━━━ Available data ━━━

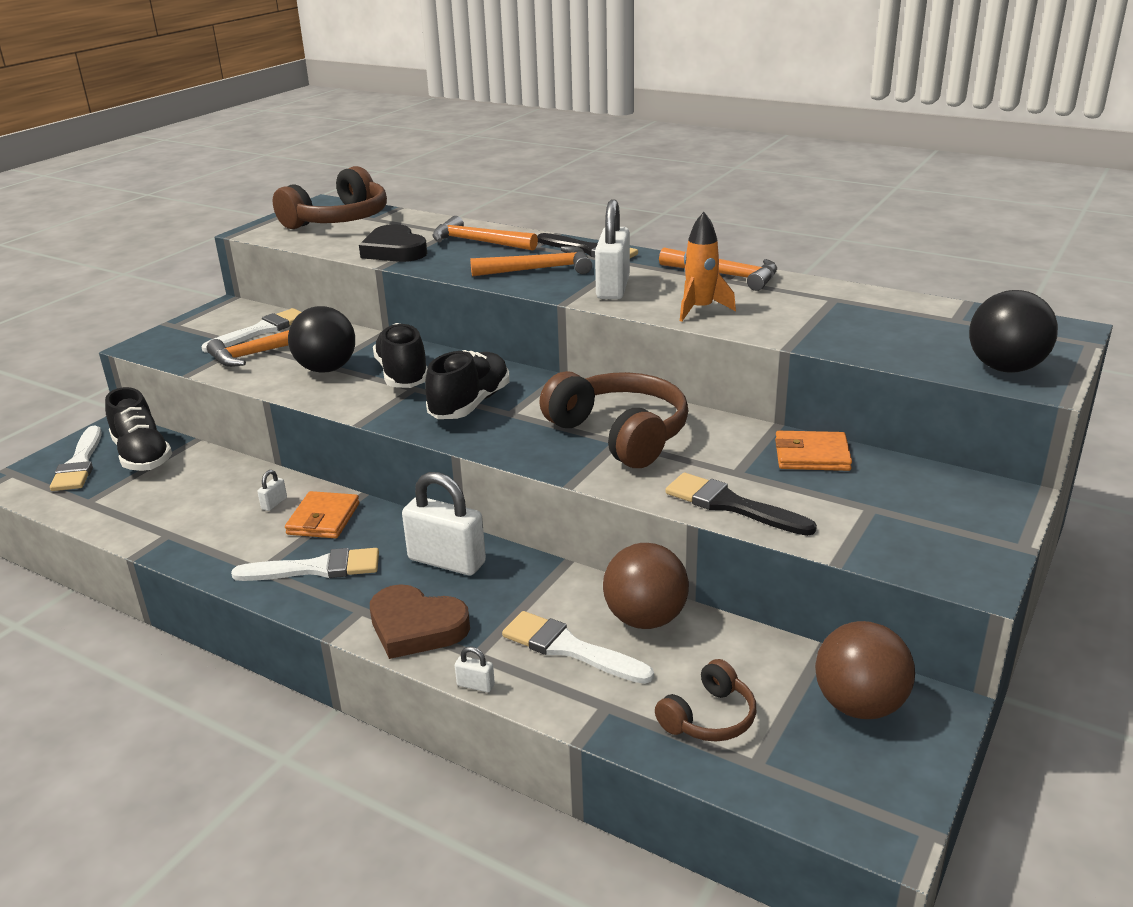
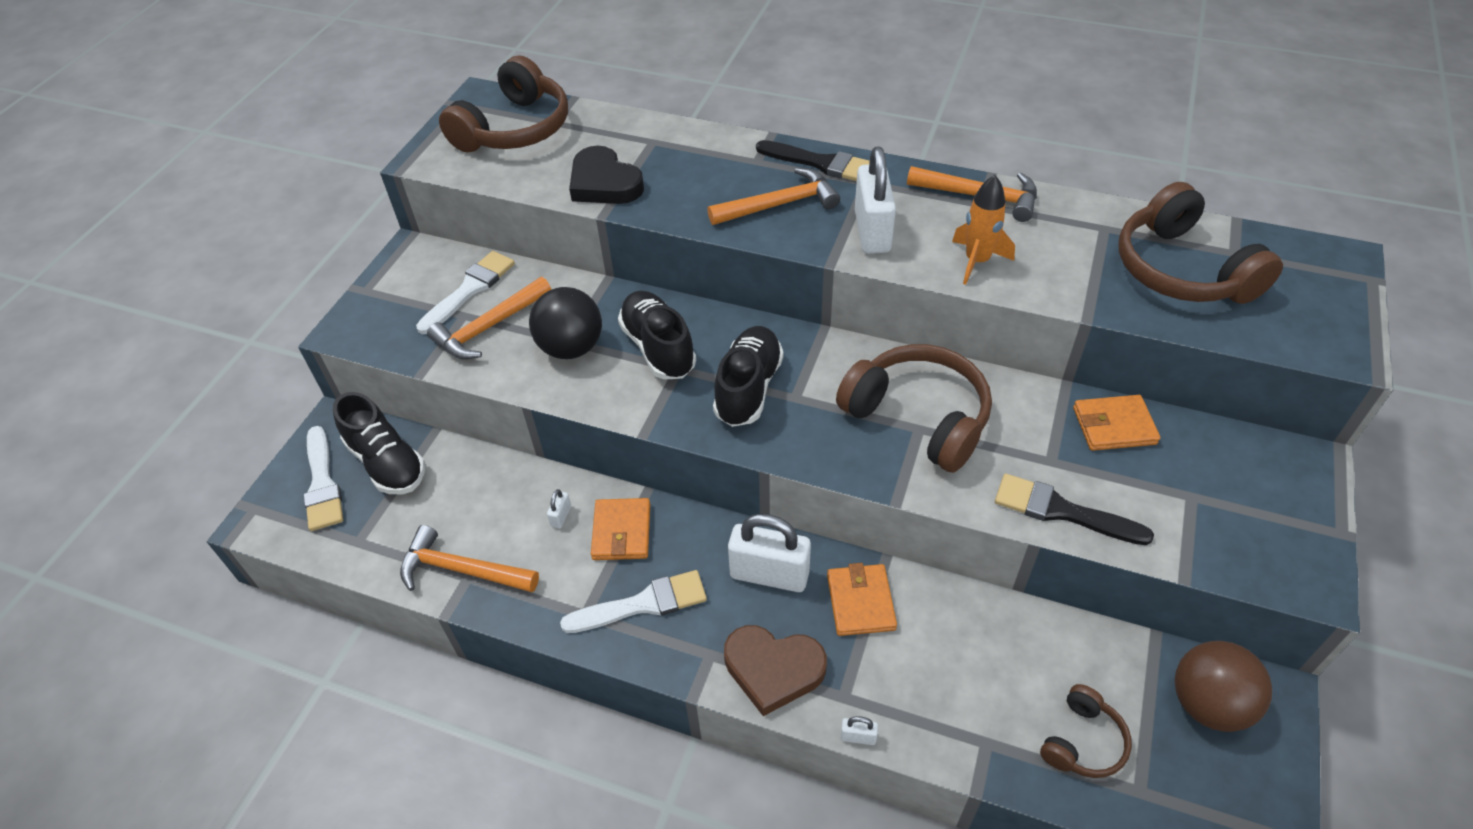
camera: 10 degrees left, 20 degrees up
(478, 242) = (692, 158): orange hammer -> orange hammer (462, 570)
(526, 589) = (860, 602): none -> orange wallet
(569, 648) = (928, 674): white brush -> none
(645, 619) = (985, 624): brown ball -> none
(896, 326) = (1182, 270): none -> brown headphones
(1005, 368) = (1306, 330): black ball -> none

━━━
━━━ Available data ━━━

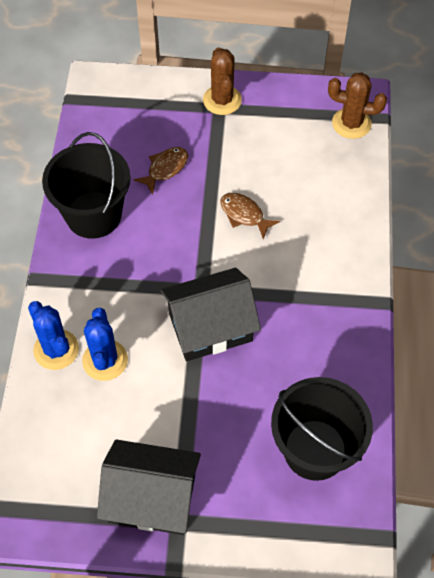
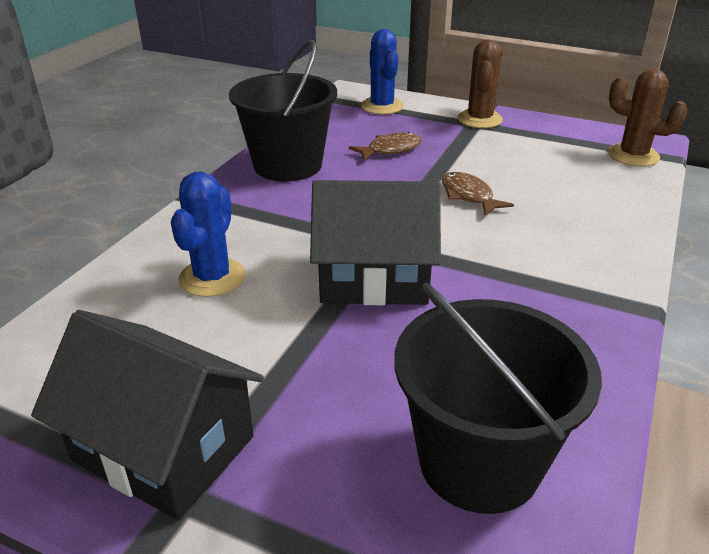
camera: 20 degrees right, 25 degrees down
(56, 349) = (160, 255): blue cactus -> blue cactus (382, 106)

━━━
━━━ Available data ━━━

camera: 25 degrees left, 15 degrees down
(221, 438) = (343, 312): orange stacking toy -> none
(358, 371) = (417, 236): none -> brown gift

━━━

Try it: Copy each line of the listing that contains the string "camera".

Written answer:
camera: 10 degrees left, 20 degrees up
camera: 20 degrees right, 25 degrees down
camera: 25 degrees left, 15 degrees down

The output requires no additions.